Task prompt: Starting at the line with "white brick I9 level 1 -> none" in it, reproduce each line below through the last one, exactly, and include nothing else.

# # #

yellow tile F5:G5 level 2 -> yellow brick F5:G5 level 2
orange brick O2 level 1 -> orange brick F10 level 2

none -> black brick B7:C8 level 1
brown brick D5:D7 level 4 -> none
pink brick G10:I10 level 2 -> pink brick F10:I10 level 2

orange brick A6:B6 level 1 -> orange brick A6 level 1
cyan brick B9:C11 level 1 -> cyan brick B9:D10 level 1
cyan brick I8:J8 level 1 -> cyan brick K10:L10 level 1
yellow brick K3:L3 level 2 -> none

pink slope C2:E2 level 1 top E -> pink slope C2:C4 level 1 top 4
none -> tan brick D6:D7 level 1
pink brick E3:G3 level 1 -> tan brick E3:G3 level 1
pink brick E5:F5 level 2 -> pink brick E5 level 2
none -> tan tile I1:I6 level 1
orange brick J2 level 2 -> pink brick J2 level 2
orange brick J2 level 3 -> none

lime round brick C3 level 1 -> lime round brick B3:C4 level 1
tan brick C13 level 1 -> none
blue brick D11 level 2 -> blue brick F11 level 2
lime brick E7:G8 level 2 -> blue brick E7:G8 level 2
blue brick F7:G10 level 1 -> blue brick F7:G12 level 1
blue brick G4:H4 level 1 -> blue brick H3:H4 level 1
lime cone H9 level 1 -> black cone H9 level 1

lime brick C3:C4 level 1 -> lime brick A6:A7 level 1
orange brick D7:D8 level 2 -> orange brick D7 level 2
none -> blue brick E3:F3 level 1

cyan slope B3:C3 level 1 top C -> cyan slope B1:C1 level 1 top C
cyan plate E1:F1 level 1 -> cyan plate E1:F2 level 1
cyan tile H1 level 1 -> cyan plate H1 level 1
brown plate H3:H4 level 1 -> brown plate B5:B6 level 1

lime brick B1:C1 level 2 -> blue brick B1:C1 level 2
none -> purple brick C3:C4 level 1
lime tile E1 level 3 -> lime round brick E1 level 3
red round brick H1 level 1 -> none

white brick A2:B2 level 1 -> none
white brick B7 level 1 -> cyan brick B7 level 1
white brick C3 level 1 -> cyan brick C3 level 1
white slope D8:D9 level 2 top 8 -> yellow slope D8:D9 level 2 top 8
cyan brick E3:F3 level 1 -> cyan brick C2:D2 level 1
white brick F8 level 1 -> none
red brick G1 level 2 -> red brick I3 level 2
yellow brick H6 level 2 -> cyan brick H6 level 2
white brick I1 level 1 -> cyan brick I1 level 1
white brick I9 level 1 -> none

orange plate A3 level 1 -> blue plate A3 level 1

# # #

Task answer:
white brick I9 level 1 -> none

orange plate A3 level 1 -> blue plate A3 level 1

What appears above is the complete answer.